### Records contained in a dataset
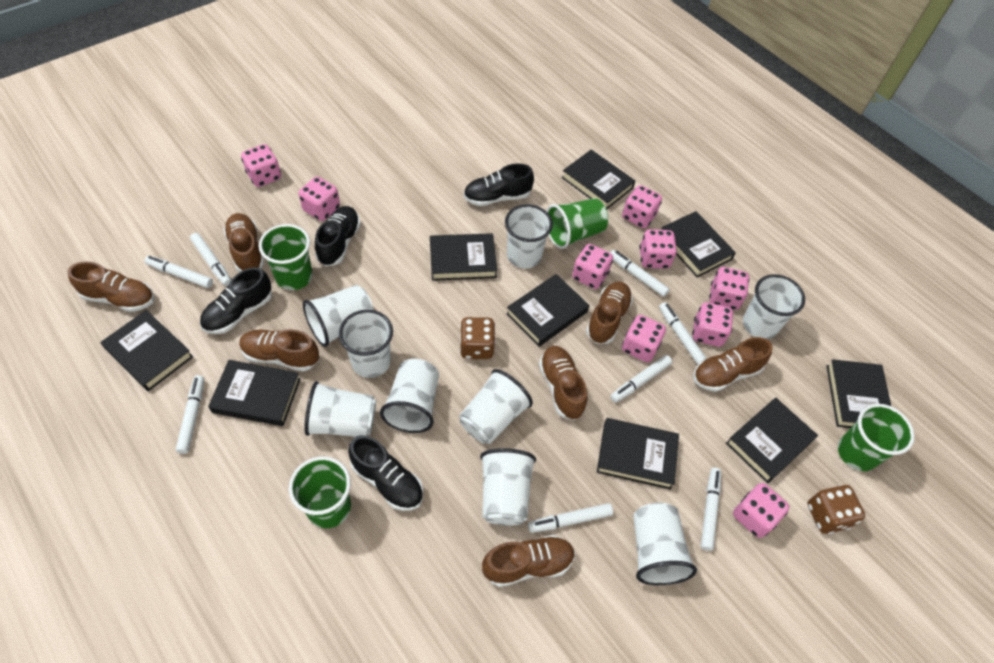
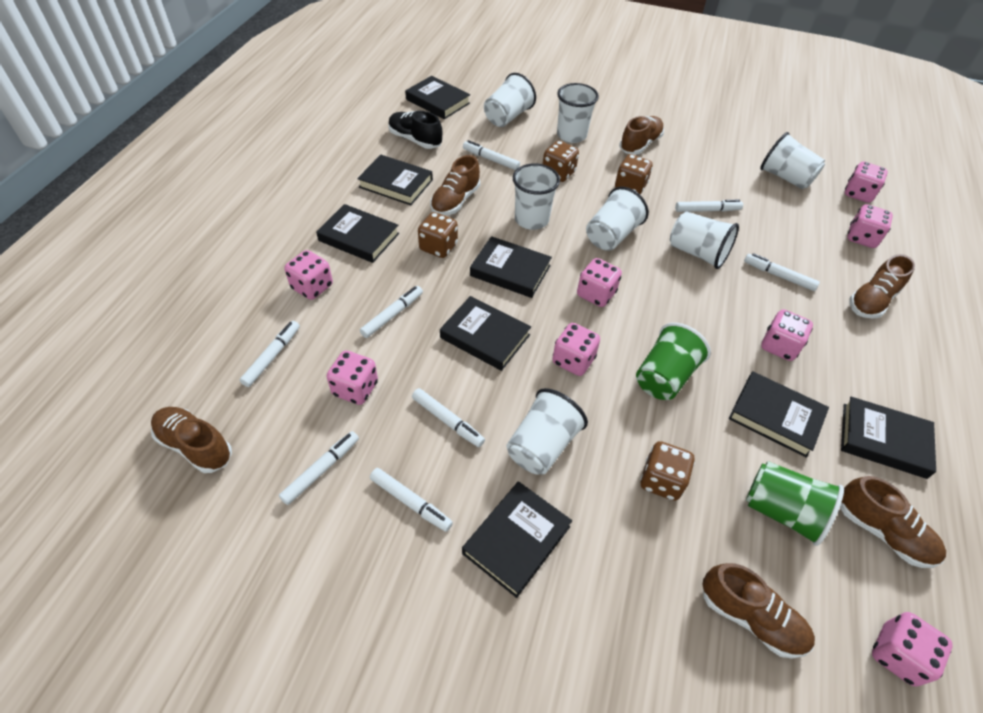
black book: 9 -> 8
black shoe: 4 -> 1
brown dice: 2 -> 4
brown shoe: 7 -> 6
green cup: 4 -> 2
pink dice: 9 -> 8
white cup: 9 -> 7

### Exercise
Please retype the data exactly. The pictures do not go in.

### Output of the task
black book: 9 -> 8
black shoe: 4 -> 1
brown dice: 2 -> 4
brown shoe: 7 -> 6
green cup: 4 -> 2
pink dice: 9 -> 8
white cup: 9 -> 7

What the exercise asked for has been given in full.